> [WHAT IS BEING ASKED]
Please write out the data below once more, exactly as it stands.

++++++++++++++++++++

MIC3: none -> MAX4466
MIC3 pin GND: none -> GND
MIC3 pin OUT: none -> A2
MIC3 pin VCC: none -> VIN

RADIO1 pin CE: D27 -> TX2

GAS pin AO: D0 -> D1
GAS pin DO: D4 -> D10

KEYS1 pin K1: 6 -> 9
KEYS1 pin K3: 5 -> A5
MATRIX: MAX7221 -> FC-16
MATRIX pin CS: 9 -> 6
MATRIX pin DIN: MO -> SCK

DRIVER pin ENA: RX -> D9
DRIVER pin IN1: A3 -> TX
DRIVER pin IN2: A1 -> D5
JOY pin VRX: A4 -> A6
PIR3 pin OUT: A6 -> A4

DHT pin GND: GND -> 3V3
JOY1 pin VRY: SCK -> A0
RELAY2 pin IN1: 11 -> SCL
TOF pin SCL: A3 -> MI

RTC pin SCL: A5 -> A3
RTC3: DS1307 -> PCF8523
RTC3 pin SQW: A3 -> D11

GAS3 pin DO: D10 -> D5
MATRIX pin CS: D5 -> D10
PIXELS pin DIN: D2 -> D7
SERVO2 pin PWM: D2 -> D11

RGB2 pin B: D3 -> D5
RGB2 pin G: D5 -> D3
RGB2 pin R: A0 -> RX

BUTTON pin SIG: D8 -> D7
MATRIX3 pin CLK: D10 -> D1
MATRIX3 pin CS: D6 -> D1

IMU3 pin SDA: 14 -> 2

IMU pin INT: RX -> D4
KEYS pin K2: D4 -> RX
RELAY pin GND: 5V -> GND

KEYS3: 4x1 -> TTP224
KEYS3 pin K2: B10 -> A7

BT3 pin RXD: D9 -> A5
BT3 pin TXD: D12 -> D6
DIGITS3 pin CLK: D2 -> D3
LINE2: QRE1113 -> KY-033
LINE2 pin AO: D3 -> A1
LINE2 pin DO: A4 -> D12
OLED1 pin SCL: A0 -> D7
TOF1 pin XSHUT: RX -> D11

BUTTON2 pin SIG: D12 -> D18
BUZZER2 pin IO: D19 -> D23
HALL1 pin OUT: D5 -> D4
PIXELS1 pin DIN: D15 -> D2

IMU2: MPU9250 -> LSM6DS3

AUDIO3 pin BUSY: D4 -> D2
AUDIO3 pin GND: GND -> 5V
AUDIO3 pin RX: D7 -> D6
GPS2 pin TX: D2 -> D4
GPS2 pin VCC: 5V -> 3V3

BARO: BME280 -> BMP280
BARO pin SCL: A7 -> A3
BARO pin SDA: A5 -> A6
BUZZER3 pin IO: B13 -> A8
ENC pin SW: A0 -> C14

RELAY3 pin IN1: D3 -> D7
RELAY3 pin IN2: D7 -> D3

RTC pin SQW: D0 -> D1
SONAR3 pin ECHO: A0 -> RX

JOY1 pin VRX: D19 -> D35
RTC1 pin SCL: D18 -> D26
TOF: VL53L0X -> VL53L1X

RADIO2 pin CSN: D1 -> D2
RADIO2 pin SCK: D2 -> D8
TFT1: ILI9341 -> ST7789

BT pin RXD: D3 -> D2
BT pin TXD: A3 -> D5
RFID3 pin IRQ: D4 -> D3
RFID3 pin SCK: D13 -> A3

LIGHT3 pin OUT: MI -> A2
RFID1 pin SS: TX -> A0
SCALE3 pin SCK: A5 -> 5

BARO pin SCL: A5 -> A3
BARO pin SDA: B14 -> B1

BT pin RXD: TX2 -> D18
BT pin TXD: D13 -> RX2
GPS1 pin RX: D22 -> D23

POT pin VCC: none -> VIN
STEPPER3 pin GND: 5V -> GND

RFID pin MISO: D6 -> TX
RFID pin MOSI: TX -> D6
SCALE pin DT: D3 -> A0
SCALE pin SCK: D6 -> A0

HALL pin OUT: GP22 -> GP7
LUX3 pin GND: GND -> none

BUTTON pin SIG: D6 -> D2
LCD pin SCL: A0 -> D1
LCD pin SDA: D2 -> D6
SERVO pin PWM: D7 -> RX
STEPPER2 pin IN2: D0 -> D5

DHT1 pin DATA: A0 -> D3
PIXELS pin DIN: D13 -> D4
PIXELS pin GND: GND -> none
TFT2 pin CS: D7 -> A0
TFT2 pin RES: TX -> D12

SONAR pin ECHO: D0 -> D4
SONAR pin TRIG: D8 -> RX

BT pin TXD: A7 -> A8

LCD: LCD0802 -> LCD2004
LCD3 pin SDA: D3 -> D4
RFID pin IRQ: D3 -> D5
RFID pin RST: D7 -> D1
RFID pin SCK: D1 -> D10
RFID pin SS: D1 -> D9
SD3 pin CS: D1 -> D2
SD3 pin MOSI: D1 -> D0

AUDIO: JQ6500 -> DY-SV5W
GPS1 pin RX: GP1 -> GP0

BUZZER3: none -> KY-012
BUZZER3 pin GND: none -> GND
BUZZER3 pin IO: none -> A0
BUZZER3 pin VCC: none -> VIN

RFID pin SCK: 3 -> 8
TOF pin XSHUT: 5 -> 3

++++++++++++++++++++

> [TASK SOLUTION]
MIC3: none -> MAX4466
MIC3 pin GND: none -> GND
MIC3 pin OUT: none -> A2
MIC3 pin VCC: none -> VIN

RADIO1 pin CE: D27 -> TX2

GAS pin AO: D0 -> D1
GAS pin DO: D4 -> D10

KEYS1 pin K1: 6 -> 9
KEYS1 pin K3: 5 -> A5
MATRIX: MAX7221 -> FC-16
MATRIX pin CS: 9 -> 6
MATRIX pin DIN: MO -> SCK

DRIVER pin ENA: RX -> D9
DRIVER pin IN1: A3 -> TX
DRIVER pin IN2: A1 -> D5
JOY pin VRX: A4 -> A6
PIR3 pin OUT: A6 -> A4

DHT pin GND: GND -> 3V3
JOY1 pin VRY: SCK -> A0
RELAY2 pin IN1: 11 -> SCL
TOF pin SCL: A3 -> MI

RTC pin SCL: A5 -> A3
RTC3: DS1307 -> PCF8523
RTC3 pin SQW: A3 -> D11

GAS3 pin DO: D10 -> D5
MATRIX pin CS: D5 -> D10
PIXELS pin DIN: D2 -> D7
SERVO2 pin PWM: D2 -> D11

RGB2 pin B: D3 -> D5
RGB2 pin G: D5 -> D3
RGB2 pin R: A0 -> RX

BUTTON pin SIG: D8 -> D7
MATRIX3 pin CLK: D10 -> D1
MATRIX3 pin CS: D6 -> D1

IMU3 pin SDA: 14 -> 2

IMU pin INT: RX -> D4
KEYS pin K2: D4 -> RX
RELAY pin GND: 5V -> GND

KEYS3: 4x1 -> TTP224
KEYS3 pin K2: B10 -> A7

BT3 pin RXD: D9 -> A5
BT3 pin TXD: D12 -> D6
DIGITS3 pin CLK: D2 -> D3
LINE2: QRE1113 -> KY-033
LINE2 pin AO: D3 -> A1
LINE2 pin DO: A4 -> D12
OLED1 pin SCL: A0 -> D7
TOF1 pin XSHUT: RX -> D11

BUTTON2 pin SIG: D12 -> D18
BUZZER2 pin IO: D19 -> D23
HALL1 pin OUT: D5 -> D4
PIXELS1 pin DIN: D15 -> D2

IMU2: MPU9250 -> LSM6DS3

AUDIO3 pin BUSY: D4 -> D2
AUDIO3 pin GND: GND -> 5V
AUDIO3 pin RX: D7 -> D6
GPS2 pin TX: D2 -> D4
GPS2 pin VCC: 5V -> 3V3

BARO: BME280 -> BMP280
BARO pin SCL: A7 -> A3
BARO pin SDA: A5 -> A6
BUZZER3 pin IO: B13 -> A8
ENC pin SW: A0 -> C14

RELAY3 pin IN1: D3 -> D7
RELAY3 pin IN2: D7 -> D3

RTC pin SQW: D0 -> D1
SONAR3 pin ECHO: A0 -> RX

JOY1 pin VRX: D19 -> D35
RTC1 pin SCL: D18 -> D26
TOF: VL53L0X -> VL53L1X

RADIO2 pin CSN: D1 -> D2
RADIO2 pin SCK: D2 -> D8
TFT1: ILI9341 -> ST7789

BT pin RXD: D3 -> D2
BT pin TXD: A3 -> D5
RFID3 pin IRQ: D4 -> D3
RFID3 pin SCK: D13 -> A3

LIGHT3 pin OUT: MI -> A2
RFID1 pin SS: TX -> A0
SCALE3 pin SCK: A5 -> 5

BARO pin SCL: A5 -> A3
BARO pin SDA: B14 -> B1

BT pin RXD: TX2 -> D18
BT pin TXD: D13 -> RX2
GPS1 pin RX: D22 -> D23

POT pin VCC: none -> VIN
STEPPER3 pin GND: 5V -> GND

RFID pin MISO: D6 -> TX
RFID pin MOSI: TX -> D6
SCALE pin DT: D3 -> A0
SCALE pin SCK: D6 -> A0

HALL pin OUT: GP22 -> GP7
LUX3 pin GND: GND -> none

BUTTON pin SIG: D6 -> D2
LCD pin SCL: A0 -> D1
LCD pin SDA: D2 -> D6
SERVO pin PWM: D7 -> RX
STEPPER2 pin IN2: D0 -> D5

DHT1 pin DATA: A0 -> D3
PIXELS pin DIN: D13 -> D4
PIXELS pin GND: GND -> none
TFT2 pin CS: D7 -> A0
TFT2 pin RES: TX -> D12

SONAR pin ECHO: D0 -> D4
SONAR pin TRIG: D8 -> RX

BT pin TXD: A7 -> A8

LCD: LCD0802 -> LCD2004
LCD3 pin SDA: D3 -> D4
RFID pin IRQ: D3 -> D5
RFID pin RST: D7 -> D1
RFID pin SCK: D1 -> D10
RFID pin SS: D1 -> D9
SD3 pin CS: D1 -> D2
SD3 pin MOSI: D1 -> D0

AUDIO: JQ6500 -> DY-SV5W
GPS1 pin RX: GP1 -> GP0

BUZZER3: none -> KY-012
BUZZER3 pin GND: none -> GND
BUZZER3 pin IO: none -> A0
BUZZER3 pin VCC: none -> VIN

RFID pin SCK: 3 -> 8
TOF pin XSHUT: 5 -> 3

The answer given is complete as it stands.